Could you print the lines below exactly, from the one holding "SD pin CS: D3 -> D7" through the last line, with no other output?

(Stored data entries)
————————
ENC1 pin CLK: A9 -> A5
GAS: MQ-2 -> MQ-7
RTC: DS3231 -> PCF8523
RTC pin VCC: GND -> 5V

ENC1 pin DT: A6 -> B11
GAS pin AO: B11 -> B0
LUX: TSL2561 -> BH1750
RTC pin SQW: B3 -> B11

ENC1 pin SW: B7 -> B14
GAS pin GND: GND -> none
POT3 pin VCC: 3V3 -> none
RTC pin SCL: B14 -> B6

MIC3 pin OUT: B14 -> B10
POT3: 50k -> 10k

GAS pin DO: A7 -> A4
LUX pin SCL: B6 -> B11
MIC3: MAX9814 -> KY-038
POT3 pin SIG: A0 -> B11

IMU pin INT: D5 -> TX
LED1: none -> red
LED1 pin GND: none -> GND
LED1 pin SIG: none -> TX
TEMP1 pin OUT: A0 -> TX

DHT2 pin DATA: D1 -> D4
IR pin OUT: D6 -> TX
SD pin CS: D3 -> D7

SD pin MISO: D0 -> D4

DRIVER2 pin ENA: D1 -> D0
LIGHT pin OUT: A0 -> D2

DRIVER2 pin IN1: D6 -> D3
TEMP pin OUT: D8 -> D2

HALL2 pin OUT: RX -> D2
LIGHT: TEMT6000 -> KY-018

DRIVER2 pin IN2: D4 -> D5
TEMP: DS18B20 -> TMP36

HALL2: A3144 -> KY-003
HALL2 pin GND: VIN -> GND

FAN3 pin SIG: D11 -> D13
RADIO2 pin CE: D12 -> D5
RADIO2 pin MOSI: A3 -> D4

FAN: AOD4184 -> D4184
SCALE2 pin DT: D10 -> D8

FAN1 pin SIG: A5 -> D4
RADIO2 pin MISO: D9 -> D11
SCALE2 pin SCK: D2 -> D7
————————
RESULT FOR THIS EXERCISE:
SD pin CS: D3 -> D7

SD pin MISO: D0 -> D4

DRIVER2 pin ENA: D1 -> D0
LIGHT pin OUT: A0 -> D2

DRIVER2 pin IN1: D6 -> D3
TEMP pin OUT: D8 -> D2

HALL2 pin OUT: RX -> D2
LIGHT: TEMT6000 -> KY-018

DRIVER2 pin IN2: D4 -> D5
TEMP: DS18B20 -> TMP36

HALL2: A3144 -> KY-003
HALL2 pin GND: VIN -> GND

FAN3 pin SIG: D11 -> D13
RADIO2 pin CE: D12 -> D5
RADIO2 pin MOSI: A3 -> D4

FAN: AOD4184 -> D4184
SCALE2 pin DT: D10 -> D8

FAN1 pin SIG: A5 -> D4
RADIO2 pin MISO: D9 -> D11
SCALE2 pin SCK: D2 -> D7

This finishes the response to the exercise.